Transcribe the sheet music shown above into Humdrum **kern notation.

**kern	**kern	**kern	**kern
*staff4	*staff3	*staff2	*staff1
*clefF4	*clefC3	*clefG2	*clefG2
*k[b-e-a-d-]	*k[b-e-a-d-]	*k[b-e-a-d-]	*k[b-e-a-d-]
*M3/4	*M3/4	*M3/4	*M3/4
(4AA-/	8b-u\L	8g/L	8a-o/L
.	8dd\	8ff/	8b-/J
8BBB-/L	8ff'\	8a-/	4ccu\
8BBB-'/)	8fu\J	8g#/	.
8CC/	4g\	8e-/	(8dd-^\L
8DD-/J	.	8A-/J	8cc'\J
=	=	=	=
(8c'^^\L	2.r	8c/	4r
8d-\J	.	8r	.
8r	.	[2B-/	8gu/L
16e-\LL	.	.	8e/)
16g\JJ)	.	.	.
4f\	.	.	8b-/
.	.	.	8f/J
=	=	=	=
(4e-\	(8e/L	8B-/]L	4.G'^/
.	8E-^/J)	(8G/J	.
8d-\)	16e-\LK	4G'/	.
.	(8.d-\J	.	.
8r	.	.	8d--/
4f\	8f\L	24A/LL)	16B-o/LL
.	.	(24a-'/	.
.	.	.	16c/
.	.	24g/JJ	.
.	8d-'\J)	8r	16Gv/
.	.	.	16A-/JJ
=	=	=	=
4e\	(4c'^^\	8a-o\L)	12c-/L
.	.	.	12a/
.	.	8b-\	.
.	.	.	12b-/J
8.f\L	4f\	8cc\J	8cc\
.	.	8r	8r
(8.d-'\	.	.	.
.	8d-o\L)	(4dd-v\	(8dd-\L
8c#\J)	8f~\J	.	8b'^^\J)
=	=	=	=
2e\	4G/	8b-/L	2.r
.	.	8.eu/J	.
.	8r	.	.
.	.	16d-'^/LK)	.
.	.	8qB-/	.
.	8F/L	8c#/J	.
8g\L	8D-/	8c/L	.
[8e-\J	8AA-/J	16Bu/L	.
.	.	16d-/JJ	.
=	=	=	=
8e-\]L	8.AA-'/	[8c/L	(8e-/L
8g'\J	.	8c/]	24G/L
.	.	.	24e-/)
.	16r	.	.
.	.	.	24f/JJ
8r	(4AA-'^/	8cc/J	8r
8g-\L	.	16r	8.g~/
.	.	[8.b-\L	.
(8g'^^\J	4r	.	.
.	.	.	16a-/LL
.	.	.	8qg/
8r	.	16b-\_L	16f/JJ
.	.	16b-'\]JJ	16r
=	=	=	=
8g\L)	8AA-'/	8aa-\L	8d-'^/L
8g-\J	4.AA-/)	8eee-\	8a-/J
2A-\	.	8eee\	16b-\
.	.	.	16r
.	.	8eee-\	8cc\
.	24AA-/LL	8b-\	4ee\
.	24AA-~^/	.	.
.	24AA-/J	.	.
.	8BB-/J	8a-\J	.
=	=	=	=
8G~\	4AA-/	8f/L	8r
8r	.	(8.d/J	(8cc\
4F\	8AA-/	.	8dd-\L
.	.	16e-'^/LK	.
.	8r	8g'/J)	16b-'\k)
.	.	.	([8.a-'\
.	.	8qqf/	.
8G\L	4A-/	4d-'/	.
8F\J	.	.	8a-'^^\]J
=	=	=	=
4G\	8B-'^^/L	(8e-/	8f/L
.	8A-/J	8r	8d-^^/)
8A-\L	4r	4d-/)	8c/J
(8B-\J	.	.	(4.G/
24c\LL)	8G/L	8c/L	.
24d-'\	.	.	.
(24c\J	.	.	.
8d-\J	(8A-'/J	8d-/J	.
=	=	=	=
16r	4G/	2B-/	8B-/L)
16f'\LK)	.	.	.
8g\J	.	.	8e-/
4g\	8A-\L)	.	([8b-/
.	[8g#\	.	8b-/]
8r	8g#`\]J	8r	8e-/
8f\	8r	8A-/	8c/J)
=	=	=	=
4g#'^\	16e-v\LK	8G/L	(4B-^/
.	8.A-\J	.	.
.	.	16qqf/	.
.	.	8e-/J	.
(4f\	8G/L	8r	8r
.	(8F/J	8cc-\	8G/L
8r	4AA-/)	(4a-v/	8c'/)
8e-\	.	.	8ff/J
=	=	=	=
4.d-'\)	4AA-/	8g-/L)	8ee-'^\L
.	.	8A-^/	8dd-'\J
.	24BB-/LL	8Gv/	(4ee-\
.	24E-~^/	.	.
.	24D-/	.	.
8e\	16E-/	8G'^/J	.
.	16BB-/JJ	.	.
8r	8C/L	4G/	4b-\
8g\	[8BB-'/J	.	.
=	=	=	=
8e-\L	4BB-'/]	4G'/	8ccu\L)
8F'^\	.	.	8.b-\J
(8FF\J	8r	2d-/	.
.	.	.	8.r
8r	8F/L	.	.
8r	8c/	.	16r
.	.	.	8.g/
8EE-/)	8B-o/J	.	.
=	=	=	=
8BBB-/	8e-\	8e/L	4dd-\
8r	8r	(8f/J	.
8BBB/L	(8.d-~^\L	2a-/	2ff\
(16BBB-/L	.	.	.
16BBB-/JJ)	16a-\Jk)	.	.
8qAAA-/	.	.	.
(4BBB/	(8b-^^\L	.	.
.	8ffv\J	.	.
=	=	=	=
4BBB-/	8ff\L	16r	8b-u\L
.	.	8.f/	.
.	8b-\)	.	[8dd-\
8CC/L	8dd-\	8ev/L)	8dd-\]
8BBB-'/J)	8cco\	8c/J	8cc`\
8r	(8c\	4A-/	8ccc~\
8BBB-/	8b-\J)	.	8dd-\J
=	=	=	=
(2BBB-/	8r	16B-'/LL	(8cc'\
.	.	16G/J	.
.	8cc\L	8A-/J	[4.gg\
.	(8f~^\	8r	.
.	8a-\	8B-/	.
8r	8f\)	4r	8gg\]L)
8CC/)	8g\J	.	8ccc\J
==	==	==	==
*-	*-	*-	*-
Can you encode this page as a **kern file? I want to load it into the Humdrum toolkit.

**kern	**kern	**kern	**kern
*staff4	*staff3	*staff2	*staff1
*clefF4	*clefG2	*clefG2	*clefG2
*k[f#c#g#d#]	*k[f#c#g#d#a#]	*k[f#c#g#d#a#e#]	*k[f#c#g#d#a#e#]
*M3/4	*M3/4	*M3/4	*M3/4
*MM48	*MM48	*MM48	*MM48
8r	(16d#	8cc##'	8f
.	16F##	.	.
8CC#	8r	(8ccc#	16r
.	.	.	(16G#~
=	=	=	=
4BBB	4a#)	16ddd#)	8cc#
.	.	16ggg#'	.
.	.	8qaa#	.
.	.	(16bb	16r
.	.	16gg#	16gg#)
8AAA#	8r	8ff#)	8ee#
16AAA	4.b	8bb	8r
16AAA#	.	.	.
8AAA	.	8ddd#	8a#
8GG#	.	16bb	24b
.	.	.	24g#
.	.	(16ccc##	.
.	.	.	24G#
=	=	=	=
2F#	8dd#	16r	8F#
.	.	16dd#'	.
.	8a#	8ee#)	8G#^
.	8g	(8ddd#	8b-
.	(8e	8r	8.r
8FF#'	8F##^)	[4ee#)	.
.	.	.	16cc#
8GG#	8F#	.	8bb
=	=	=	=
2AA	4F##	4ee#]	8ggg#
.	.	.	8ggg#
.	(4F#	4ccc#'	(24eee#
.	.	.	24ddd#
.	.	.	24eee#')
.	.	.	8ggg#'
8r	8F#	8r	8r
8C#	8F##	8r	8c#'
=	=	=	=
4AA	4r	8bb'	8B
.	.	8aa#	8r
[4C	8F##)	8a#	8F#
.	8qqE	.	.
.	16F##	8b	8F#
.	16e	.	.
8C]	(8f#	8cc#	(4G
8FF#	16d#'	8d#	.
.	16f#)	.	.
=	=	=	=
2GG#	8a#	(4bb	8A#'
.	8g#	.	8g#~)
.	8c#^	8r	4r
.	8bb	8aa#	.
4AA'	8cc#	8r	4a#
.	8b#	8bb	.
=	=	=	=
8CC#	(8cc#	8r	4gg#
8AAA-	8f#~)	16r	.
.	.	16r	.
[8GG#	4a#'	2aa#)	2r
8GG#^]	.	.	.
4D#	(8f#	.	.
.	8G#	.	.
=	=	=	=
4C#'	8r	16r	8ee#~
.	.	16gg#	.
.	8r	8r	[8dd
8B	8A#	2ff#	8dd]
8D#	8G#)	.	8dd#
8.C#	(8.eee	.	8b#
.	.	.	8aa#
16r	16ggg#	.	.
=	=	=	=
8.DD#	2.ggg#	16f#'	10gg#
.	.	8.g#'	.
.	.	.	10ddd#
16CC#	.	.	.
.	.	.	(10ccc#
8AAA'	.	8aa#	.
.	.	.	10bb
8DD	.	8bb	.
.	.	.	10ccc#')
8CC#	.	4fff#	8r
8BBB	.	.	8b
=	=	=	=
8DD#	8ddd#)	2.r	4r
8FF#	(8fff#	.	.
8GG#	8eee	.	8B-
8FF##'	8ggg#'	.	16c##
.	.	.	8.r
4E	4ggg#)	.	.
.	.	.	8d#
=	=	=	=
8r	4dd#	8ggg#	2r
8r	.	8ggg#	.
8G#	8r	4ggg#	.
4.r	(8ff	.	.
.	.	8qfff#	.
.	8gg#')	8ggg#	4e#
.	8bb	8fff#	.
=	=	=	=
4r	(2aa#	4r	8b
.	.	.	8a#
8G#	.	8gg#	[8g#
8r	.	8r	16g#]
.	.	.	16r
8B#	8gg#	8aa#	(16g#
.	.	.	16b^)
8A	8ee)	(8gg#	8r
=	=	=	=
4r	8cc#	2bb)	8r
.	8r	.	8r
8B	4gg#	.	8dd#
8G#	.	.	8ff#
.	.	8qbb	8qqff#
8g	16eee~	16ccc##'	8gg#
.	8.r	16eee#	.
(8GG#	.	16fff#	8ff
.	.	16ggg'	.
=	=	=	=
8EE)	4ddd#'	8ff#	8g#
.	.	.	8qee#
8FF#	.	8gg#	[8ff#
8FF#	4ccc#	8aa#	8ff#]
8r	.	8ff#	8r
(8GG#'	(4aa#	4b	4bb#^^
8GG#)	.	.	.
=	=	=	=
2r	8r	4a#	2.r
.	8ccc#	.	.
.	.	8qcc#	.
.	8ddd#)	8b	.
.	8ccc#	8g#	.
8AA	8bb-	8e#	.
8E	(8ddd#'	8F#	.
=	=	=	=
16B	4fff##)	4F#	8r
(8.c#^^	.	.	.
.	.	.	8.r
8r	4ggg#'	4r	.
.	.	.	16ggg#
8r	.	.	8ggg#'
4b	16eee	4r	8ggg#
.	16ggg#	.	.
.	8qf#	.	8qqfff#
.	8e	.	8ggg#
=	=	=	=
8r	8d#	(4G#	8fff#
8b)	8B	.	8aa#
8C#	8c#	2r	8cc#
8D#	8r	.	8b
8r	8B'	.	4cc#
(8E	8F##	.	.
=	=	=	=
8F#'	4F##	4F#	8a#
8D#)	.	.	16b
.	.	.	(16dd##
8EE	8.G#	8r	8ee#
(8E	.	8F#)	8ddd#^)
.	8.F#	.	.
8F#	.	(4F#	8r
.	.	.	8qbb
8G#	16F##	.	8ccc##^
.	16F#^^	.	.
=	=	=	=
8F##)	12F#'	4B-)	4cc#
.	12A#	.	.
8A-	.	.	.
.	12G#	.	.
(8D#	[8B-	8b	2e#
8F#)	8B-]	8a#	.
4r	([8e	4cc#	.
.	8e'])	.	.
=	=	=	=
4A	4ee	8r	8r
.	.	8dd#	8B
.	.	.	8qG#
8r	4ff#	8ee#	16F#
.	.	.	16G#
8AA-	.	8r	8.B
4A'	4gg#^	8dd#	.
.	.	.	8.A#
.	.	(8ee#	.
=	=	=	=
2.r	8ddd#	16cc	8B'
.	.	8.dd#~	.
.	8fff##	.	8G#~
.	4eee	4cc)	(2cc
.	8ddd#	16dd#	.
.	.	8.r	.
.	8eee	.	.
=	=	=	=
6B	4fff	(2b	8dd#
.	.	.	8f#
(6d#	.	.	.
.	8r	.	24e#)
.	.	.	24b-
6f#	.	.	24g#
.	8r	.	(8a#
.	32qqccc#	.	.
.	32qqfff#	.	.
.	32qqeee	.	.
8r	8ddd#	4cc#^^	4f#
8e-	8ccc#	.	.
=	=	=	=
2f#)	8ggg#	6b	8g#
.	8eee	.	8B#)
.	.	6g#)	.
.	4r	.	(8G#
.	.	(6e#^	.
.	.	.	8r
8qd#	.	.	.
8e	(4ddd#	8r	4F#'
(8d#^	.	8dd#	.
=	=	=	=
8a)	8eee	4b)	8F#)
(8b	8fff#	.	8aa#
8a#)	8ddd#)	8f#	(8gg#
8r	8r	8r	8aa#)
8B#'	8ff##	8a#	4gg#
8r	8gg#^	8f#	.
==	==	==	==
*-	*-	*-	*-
--*--
**What is needed**
Report every line of the records that contains the string "kern", copying each such line in full.

**Solution for this exercise**
Transcribe the sheet music shown above into Humdrum **kern notation.
**kern	**kern	**kern	**kern
Can you encode this page as a **kern file? I want to load it into the Humdrum toolkit.
**kern	**kern	**kern	**kern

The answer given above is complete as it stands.